[Source data]
· · · · · · ·

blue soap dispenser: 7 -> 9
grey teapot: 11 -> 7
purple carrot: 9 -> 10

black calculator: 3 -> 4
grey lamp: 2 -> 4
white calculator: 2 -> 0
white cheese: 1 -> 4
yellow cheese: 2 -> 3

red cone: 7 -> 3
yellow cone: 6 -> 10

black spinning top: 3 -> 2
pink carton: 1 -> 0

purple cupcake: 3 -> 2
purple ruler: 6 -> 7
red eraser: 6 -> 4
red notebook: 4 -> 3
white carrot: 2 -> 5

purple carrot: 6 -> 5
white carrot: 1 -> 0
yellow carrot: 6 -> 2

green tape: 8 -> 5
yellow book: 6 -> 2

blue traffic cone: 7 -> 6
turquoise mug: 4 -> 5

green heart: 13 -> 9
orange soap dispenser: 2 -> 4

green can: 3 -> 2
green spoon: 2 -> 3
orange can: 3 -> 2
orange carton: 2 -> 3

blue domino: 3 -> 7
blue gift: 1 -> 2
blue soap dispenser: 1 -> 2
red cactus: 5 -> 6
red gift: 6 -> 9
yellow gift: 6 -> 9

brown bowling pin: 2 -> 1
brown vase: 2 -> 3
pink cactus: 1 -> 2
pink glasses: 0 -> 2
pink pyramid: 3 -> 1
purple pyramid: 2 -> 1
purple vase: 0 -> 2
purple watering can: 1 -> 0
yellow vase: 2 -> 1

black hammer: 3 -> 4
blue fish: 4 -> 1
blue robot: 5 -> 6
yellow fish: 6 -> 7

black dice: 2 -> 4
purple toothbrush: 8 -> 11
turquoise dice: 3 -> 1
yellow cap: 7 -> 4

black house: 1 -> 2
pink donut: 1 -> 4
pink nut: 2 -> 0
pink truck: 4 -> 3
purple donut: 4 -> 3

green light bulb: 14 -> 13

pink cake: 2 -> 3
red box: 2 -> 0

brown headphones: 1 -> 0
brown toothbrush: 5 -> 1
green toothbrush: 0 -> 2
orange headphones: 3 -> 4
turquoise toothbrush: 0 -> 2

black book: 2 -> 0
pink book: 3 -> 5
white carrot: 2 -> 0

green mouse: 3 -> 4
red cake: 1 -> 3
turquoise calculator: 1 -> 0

· · · · · · ·

> [Exercise objective] Taking the lines above, repeat exactly those from the line that contains "yellow fish: 6 -> 7" through the line that contains "brown toothbrush: 5 -> 1", and both of those lines as well. Include nothing else.

> [Result of this task]
yellow fish: 6 -> 7

black dice: 2 -> 4
purple toothbrush: 8 -> 11
turquoise dice: 3 -> 1
yellow cap: 7 -> 4

black house: 1 -> 2
pink donut: 1 -> 4
pink nut: 2 -> 0
pink truck: 4 -> 3
purple donut: 4 -> 3

green light bulb: 14 -> 13

pink cake: 2 -> 3
red box: 2 -> 0

brown headphones: 1 -> 0
brown toothbrush: 5 -> 1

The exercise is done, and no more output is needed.